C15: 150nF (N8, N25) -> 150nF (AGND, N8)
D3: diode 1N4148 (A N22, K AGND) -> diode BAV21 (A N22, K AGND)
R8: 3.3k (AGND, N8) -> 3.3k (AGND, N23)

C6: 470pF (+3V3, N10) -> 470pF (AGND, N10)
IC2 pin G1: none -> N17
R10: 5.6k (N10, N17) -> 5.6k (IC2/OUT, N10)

++++++++++++++++++++

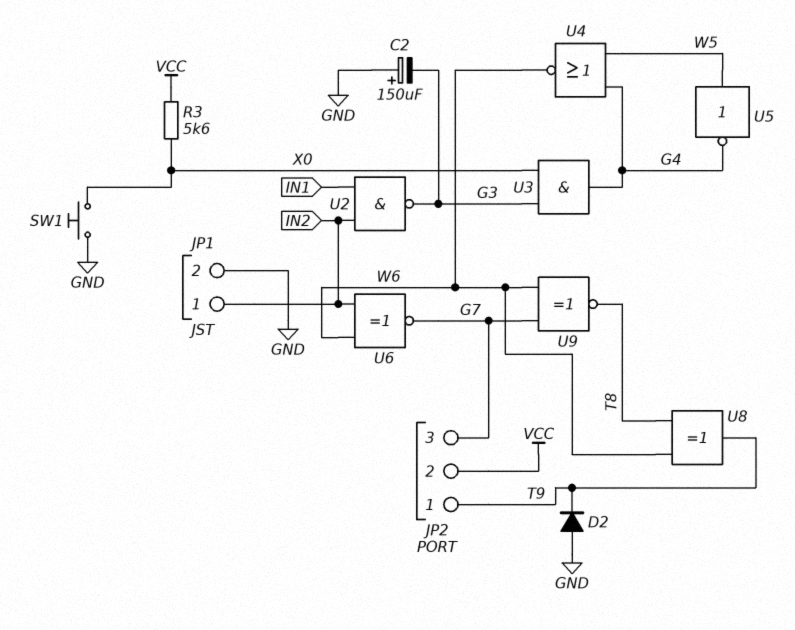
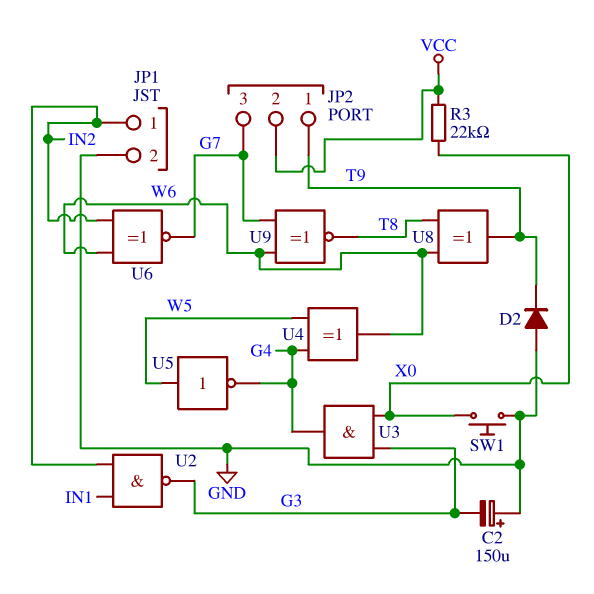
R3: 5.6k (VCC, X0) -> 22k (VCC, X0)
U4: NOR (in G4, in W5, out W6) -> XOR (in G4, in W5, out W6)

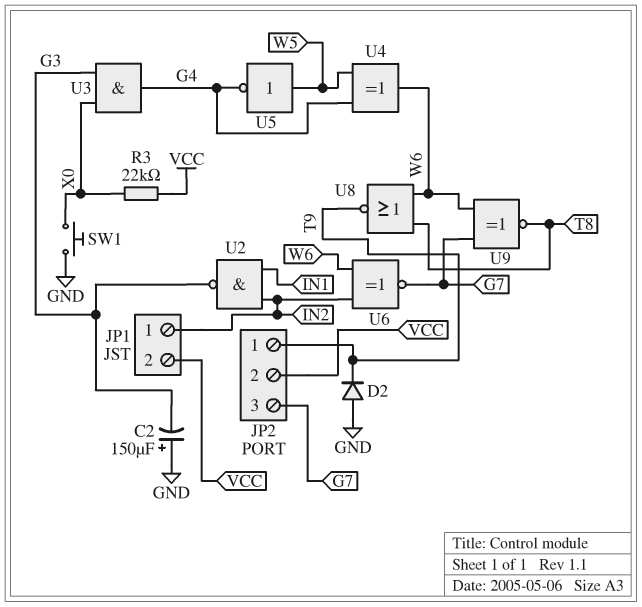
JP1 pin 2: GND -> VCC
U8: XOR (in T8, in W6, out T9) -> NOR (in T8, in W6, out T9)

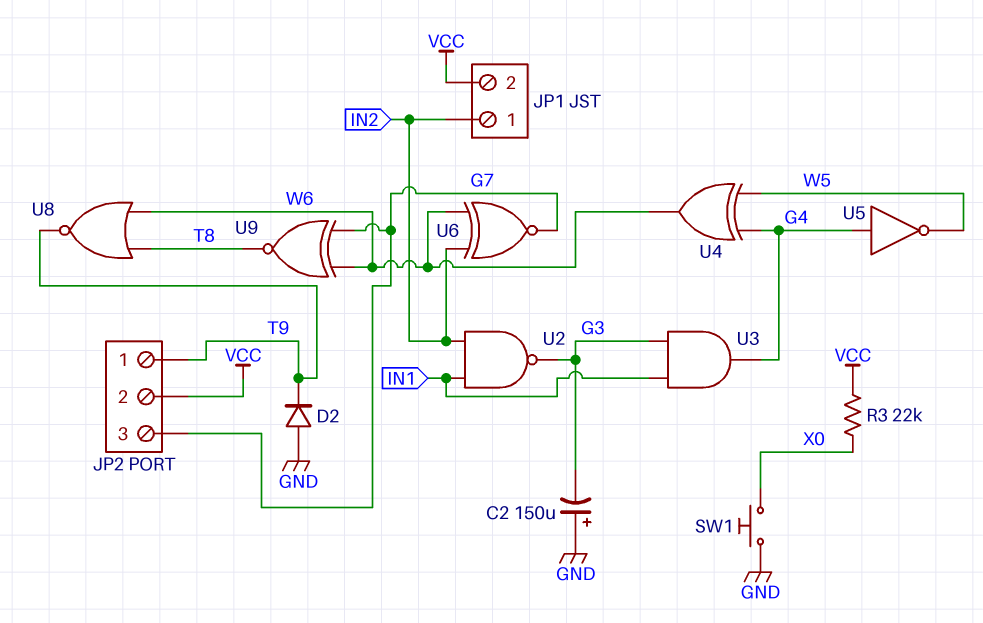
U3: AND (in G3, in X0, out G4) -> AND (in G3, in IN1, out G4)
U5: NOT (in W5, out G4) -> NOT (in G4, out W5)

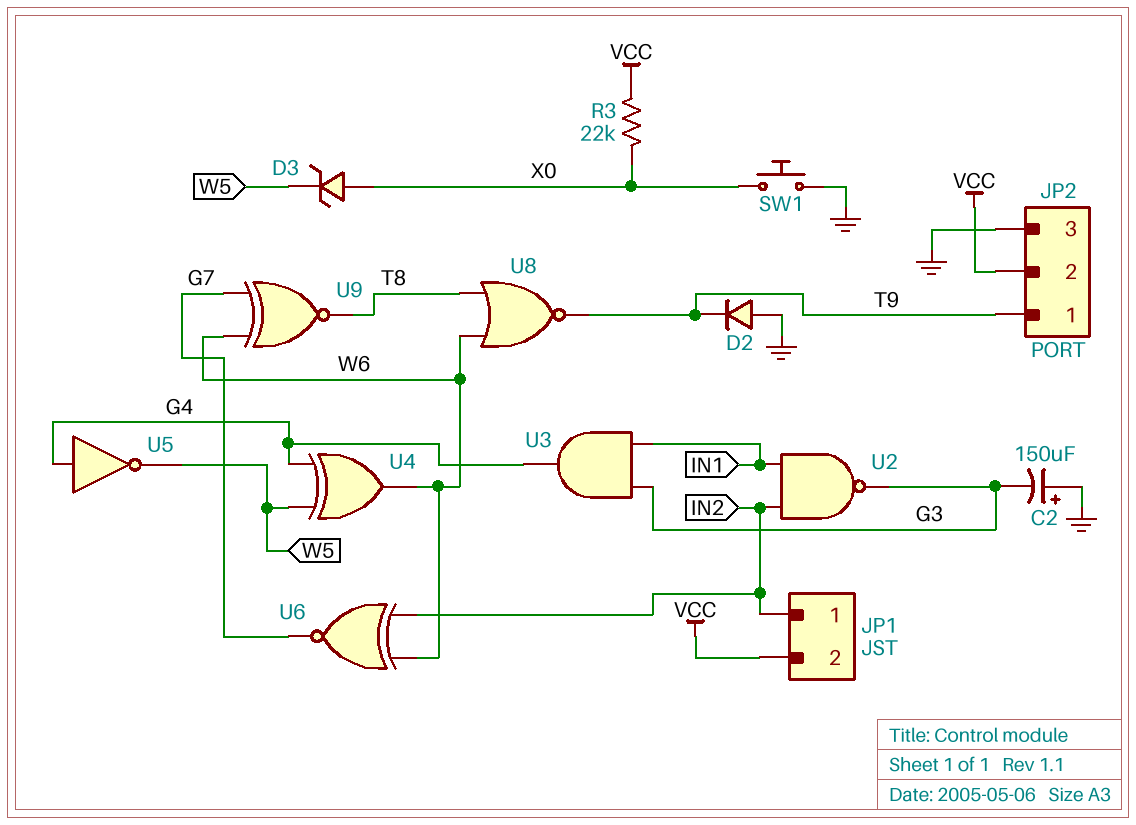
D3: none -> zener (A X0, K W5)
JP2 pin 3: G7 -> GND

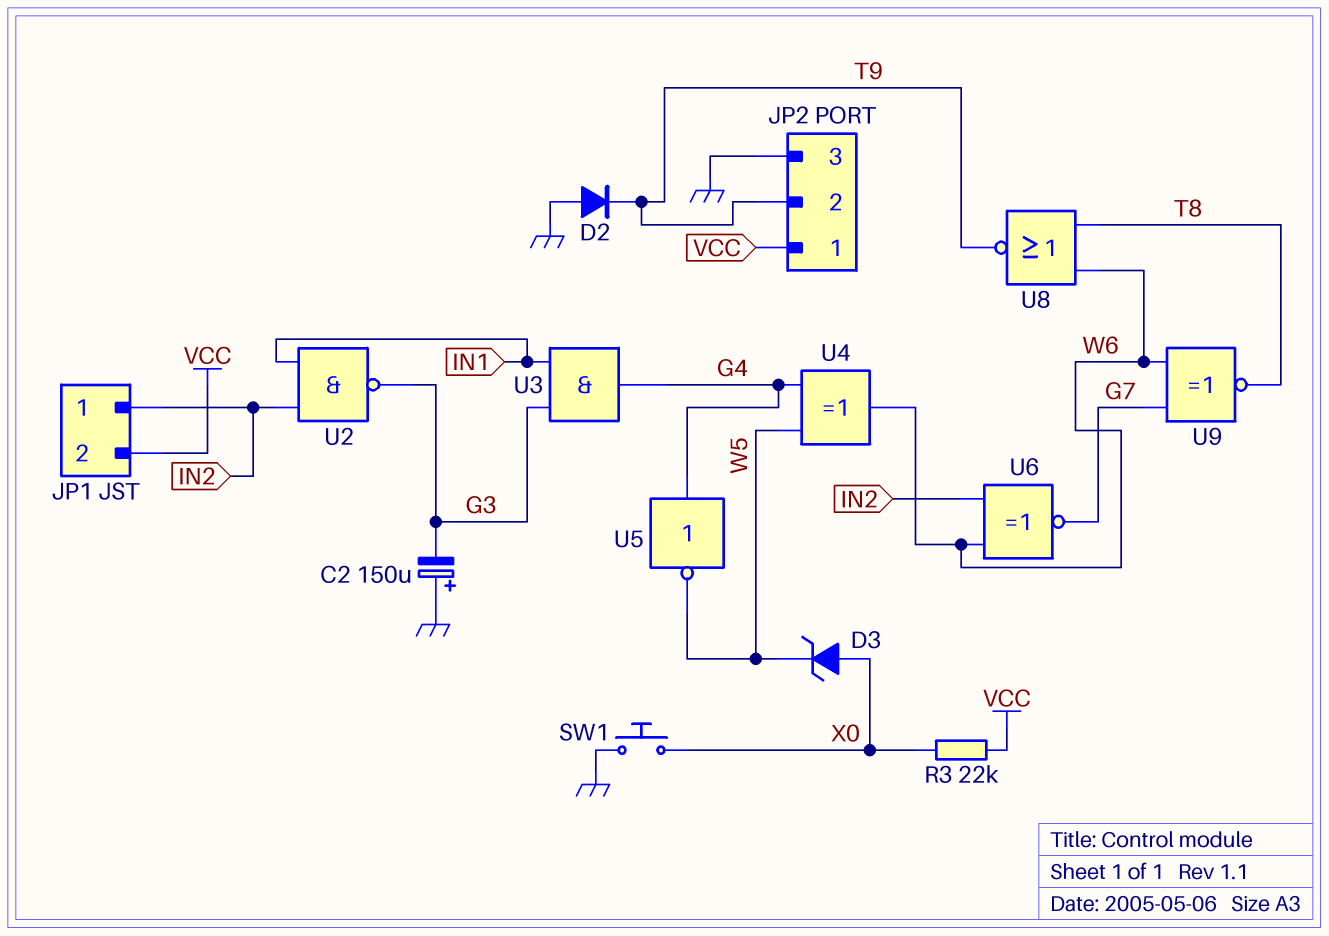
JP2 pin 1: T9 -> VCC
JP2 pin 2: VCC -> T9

++++++++++++++++++++

- **Work required**
Filter the listing above for lines with the word "AGND", and copy each one you find.

- **Answer**
C15: 150nF (N8, N25) -> 150nF (AGND, N8)
D3: diode 1N4148 (A N22, K AGND) -> diode BAV21 (A N22, K AGND)
R8: 3.3k (AGND, N8) -> 3.3k (AGND, N23)
C6: 470pF (+3V3, N10) -> 470pF (AGND, N10)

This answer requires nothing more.